INFORMATION GIVEN

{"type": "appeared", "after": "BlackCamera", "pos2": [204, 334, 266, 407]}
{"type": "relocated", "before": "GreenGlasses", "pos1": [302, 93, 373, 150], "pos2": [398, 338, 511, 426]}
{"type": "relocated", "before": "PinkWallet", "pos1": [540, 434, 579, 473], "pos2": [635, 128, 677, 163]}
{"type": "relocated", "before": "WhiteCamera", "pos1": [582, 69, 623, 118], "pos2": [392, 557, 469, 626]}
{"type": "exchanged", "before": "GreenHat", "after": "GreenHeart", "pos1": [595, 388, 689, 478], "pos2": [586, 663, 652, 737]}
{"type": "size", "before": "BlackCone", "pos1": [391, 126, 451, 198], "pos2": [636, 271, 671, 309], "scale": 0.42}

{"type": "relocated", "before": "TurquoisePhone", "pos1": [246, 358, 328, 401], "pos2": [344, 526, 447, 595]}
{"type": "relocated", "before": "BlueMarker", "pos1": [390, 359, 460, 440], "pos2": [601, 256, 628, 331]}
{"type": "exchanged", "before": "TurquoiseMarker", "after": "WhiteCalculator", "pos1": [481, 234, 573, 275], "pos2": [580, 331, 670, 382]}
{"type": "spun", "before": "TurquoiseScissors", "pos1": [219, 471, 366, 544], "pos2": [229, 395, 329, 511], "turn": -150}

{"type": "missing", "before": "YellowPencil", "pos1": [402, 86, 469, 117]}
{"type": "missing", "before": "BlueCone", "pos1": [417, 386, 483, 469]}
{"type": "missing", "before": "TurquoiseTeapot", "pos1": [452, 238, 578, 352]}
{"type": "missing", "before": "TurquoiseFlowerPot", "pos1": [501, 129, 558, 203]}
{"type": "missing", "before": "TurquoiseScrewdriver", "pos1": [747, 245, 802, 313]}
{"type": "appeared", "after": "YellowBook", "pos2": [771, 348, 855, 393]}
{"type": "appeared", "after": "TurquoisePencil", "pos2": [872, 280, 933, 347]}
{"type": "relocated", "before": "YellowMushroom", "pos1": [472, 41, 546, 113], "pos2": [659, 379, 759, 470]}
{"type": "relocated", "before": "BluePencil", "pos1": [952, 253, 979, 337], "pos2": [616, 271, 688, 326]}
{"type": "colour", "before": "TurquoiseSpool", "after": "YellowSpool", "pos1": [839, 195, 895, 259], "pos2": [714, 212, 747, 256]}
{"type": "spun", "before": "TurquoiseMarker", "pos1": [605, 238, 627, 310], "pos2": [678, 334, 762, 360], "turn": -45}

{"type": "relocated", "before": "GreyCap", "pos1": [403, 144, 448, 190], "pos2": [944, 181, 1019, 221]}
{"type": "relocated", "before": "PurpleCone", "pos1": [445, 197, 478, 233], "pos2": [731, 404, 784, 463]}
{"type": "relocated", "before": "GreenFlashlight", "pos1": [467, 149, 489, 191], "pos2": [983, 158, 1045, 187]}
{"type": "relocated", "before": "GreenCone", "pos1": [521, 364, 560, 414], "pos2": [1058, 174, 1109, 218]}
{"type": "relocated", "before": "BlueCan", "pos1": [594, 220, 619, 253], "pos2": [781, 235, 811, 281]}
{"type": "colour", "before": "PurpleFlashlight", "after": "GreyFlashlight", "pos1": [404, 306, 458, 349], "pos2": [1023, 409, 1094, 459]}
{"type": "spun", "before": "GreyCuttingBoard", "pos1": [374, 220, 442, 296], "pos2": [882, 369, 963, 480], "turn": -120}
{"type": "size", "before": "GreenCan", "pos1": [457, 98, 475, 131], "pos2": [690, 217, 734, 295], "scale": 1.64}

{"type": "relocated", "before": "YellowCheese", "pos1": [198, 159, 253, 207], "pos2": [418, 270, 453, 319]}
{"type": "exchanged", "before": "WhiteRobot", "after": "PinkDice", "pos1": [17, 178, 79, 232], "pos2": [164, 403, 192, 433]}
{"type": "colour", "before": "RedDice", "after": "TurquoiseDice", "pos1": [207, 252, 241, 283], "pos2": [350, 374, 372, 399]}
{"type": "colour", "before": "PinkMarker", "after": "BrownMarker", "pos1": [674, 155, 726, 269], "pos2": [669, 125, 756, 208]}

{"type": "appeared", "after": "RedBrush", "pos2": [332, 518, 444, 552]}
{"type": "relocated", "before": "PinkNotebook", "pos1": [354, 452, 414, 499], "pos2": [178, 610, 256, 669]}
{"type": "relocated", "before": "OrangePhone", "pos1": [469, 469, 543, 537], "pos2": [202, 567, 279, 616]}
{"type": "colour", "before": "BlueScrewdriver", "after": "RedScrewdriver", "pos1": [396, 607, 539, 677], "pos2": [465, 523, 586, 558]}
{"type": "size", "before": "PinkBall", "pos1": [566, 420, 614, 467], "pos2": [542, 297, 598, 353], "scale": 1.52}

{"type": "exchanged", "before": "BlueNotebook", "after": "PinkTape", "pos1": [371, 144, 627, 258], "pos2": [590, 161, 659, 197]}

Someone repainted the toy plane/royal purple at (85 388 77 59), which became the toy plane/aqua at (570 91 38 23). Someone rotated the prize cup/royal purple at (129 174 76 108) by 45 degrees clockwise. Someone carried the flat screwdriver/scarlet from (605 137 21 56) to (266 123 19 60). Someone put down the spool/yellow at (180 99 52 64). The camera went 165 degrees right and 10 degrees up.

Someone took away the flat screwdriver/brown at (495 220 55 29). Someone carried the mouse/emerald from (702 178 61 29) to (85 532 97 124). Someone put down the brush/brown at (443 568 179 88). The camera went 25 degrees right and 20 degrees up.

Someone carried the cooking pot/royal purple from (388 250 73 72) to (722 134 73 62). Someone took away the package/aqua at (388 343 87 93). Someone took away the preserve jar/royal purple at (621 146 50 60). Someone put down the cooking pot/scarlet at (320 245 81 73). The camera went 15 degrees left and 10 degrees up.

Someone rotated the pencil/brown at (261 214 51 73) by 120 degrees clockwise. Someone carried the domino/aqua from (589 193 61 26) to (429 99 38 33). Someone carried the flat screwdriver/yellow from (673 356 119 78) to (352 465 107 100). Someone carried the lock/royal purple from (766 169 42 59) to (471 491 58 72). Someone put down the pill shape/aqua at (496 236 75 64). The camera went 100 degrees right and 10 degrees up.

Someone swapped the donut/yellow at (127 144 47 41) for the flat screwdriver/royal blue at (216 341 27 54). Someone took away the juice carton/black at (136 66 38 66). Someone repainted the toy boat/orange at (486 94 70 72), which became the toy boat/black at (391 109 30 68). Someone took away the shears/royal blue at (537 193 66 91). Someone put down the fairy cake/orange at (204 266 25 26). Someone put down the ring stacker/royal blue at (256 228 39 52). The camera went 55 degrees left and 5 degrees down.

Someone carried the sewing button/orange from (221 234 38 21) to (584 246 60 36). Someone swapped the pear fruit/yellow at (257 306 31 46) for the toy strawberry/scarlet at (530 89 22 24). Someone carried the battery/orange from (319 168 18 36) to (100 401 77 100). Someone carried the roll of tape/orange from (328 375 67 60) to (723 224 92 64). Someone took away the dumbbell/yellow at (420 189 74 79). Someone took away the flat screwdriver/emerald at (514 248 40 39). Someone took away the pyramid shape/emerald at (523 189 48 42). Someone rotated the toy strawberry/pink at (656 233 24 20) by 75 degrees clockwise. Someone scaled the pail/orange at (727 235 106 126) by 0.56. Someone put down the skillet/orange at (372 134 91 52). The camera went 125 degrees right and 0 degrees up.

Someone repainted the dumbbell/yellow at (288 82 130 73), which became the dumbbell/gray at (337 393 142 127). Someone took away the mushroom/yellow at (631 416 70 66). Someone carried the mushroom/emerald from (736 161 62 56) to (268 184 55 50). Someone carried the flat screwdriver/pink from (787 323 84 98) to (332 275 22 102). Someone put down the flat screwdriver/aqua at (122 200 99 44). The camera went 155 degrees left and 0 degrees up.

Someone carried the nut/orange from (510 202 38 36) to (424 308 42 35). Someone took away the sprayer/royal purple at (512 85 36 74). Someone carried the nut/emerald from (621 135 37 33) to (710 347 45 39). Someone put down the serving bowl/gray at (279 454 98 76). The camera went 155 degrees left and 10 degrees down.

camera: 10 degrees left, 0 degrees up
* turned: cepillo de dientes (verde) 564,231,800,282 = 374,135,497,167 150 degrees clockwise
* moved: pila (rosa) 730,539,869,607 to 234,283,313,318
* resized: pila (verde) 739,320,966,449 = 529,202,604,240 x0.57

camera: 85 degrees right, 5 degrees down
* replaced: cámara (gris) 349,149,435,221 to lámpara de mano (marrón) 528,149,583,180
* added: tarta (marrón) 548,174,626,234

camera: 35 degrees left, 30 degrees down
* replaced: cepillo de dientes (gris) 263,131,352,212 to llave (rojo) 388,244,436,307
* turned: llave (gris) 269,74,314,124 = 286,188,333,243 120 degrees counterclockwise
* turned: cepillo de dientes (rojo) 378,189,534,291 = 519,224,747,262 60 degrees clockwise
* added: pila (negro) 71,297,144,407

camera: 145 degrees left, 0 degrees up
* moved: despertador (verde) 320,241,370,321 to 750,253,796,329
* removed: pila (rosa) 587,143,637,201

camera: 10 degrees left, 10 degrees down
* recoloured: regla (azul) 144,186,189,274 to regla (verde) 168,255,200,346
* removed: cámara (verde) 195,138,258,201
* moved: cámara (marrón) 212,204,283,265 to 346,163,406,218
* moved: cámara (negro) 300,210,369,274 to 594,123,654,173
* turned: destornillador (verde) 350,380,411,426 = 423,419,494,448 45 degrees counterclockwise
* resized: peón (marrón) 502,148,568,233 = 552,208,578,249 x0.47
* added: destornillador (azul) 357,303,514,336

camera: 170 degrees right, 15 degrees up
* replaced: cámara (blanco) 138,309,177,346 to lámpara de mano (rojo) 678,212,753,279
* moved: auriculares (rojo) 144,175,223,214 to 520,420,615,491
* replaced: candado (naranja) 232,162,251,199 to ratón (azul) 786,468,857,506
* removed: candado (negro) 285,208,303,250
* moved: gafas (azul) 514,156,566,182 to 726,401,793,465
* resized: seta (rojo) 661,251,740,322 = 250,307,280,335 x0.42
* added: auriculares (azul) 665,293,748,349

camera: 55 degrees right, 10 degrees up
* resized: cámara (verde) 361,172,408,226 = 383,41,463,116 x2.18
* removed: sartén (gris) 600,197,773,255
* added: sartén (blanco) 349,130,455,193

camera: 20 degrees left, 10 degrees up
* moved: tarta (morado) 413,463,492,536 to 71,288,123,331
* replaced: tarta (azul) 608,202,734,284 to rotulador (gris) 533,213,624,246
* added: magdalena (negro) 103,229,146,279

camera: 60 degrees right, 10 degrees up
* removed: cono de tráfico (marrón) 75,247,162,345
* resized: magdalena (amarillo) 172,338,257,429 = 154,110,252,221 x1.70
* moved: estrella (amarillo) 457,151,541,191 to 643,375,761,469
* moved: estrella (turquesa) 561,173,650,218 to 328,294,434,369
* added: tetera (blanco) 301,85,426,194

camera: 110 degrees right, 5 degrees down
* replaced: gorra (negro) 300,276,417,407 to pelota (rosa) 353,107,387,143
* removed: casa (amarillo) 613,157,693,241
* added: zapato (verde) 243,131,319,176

EXERCISE GOAL
Starting at the line above that holds "camera: 10 degrees left, 0 degrees up" and ending at the line that holds "730,539,869,607 to 234,283,313,318", transcribe each line exactly and include no other lines.

RESULT FOR THIS EXERCISE
camera: 10 degrees left, 0 degrees up
* turned: cepillo de dientes (verde) 564,231,800,282 = 374,135,497,167 150 degrees clockwise
* moved: pila (rosa) 730,539,869,607 to 234,283,313,318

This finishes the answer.